(Beginning of Information provided)

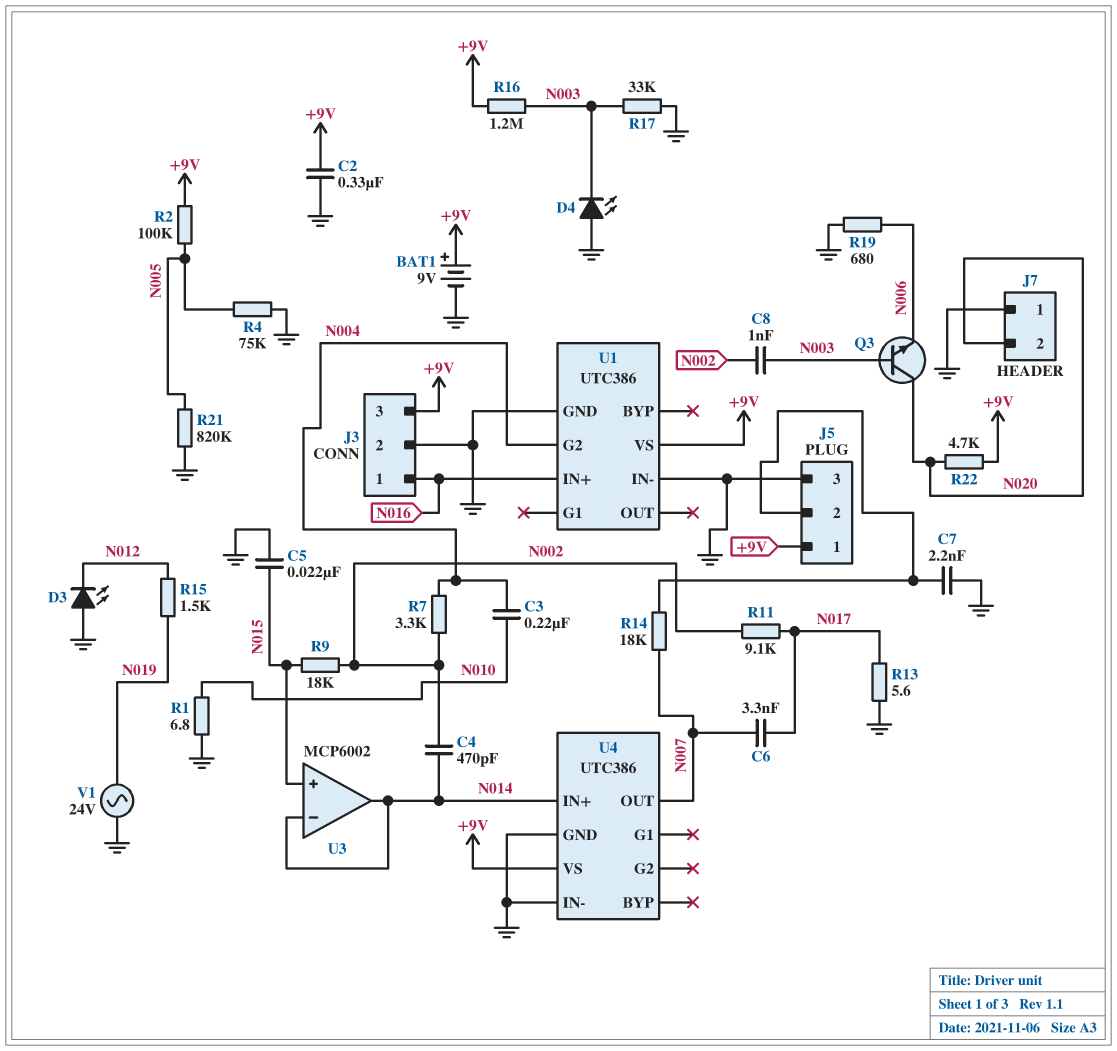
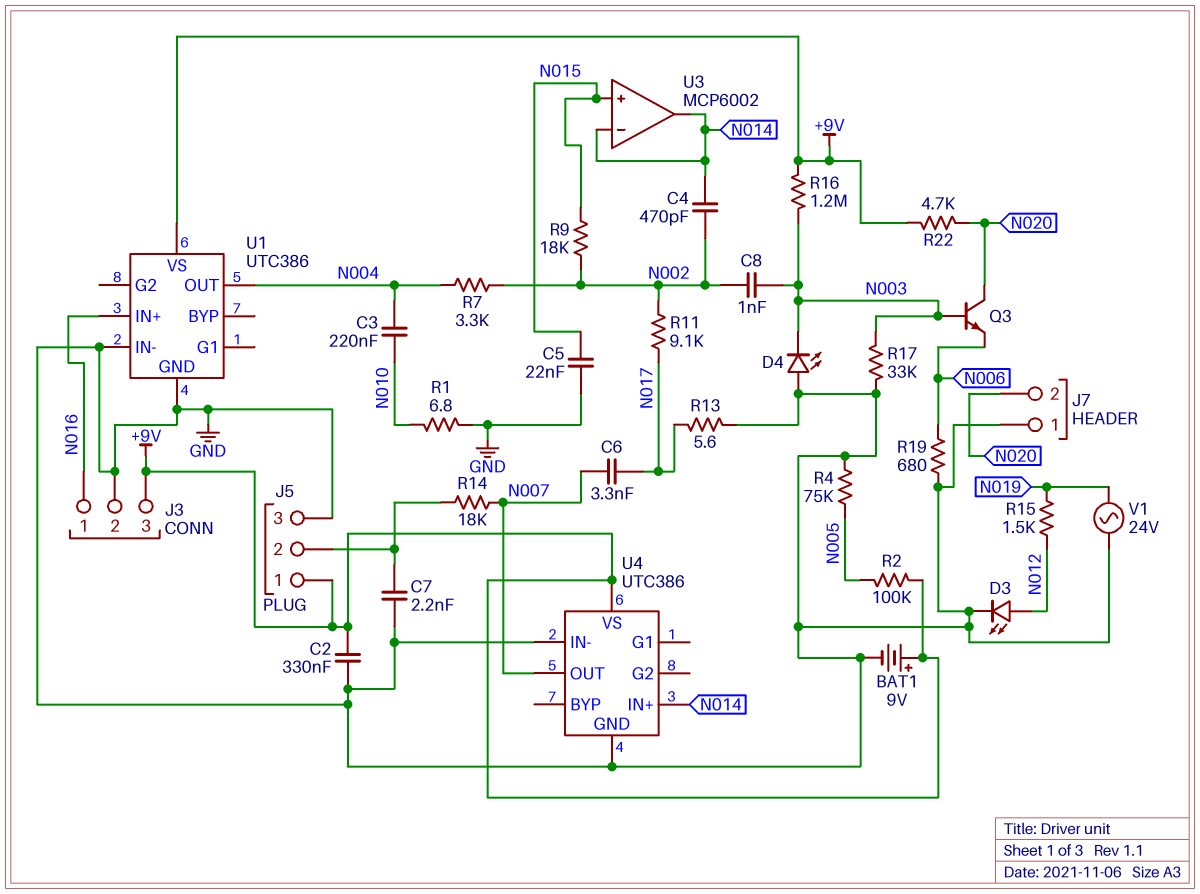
D3: LED (A GND, K N012) -> LED (A N012, K GND)
R21: 820k (GND, N005) -> none
U1 pin G2: N004 -> none
U1 pin OUT: none -> N004

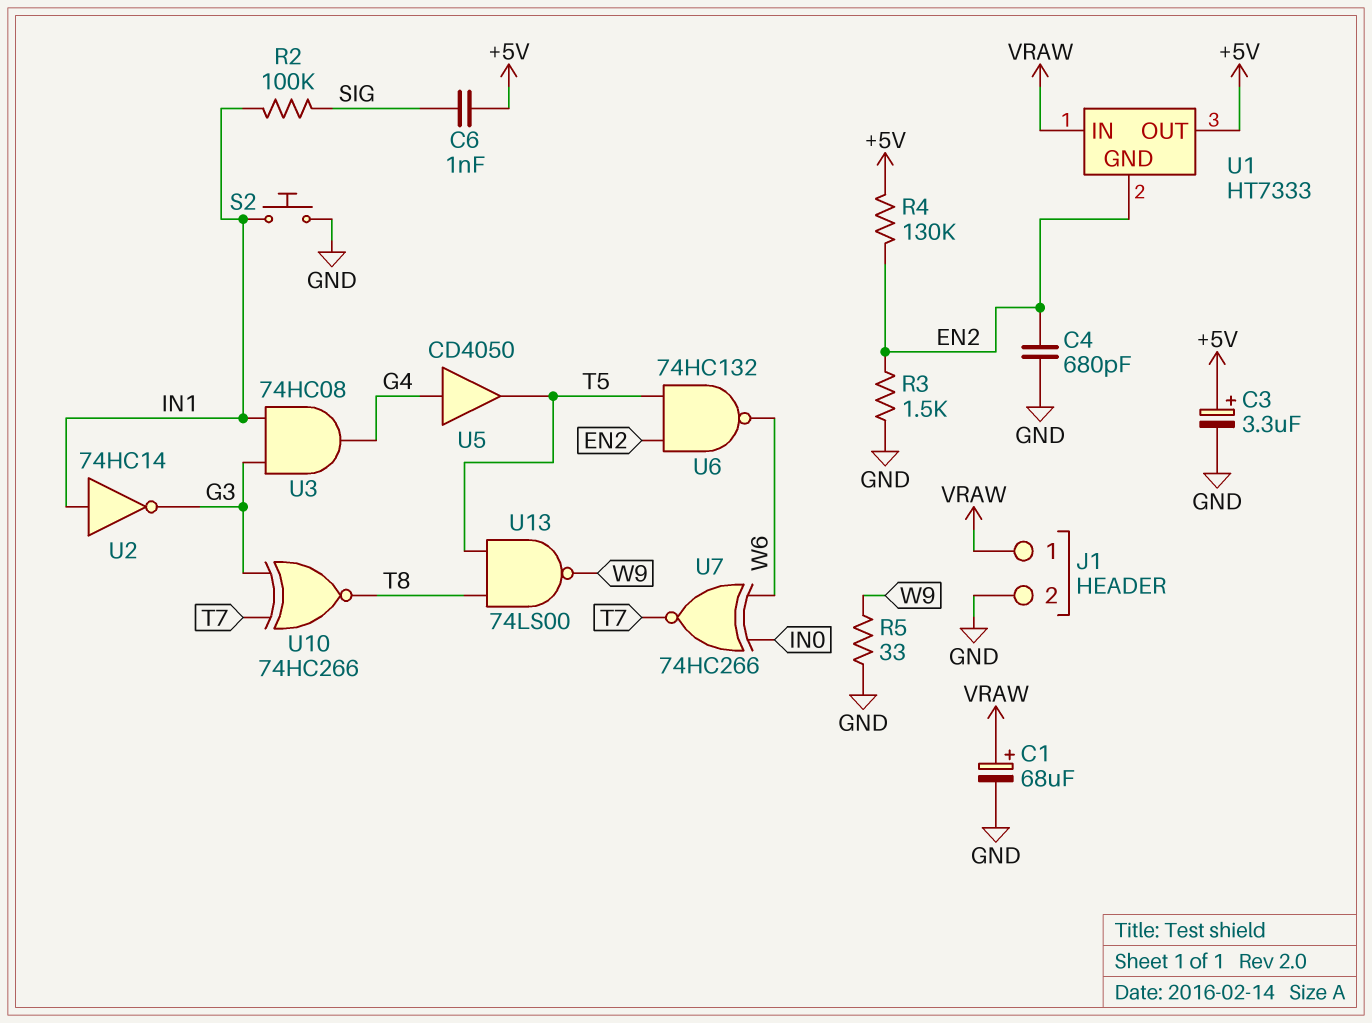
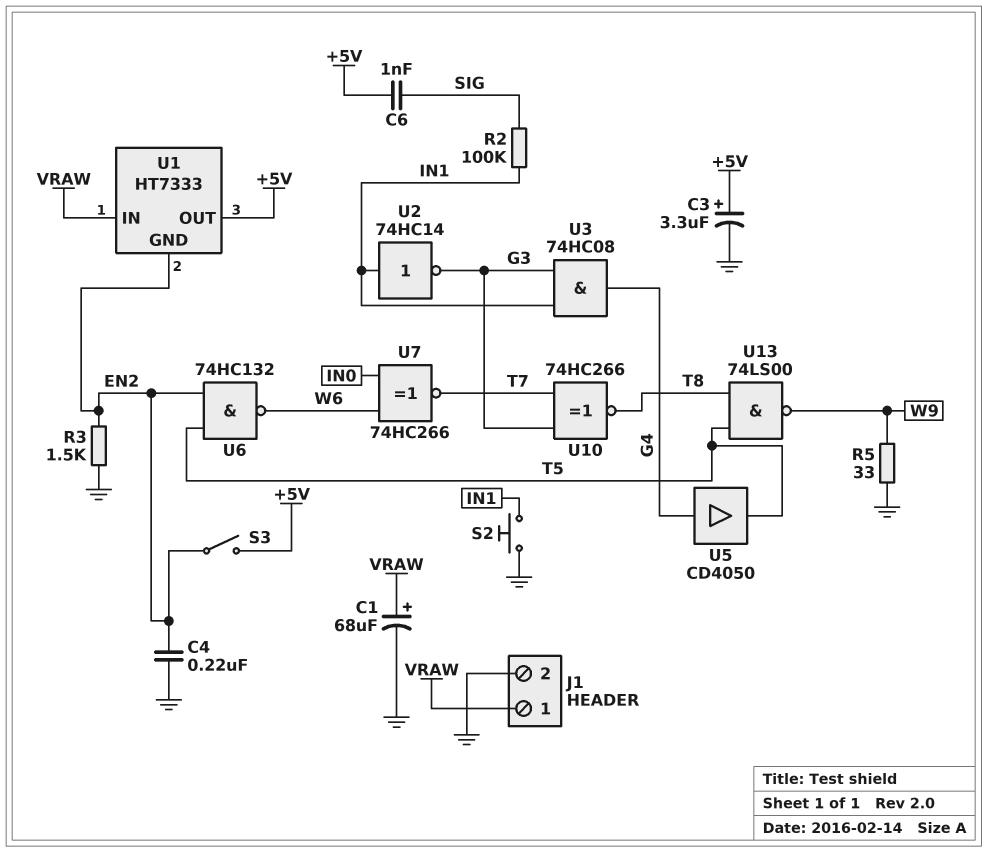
C4: 680pF (EN2, GND) -> 220nF (EN2, GND)
R4: 130k (+5V, EN2) -> none
S3: none -> switch (+5V, EN2)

(End of Information provided)

> Task description
For this exercise, transcribe the data exactly but without its pictures.

> Written solution
D3: LED (A GND, K N012) -> LED (A N012, K GND)
R21: 820k (GND, N005) -> none
U1 pin G2: N004 -> none
U1 pin OUT: none -> N004

C4: 680pF (EN2, GND) -> 220nF (EN2, GND)
R4: 130k (+5V, EN2) -> none
S3: none -> switch (+5V, EN2)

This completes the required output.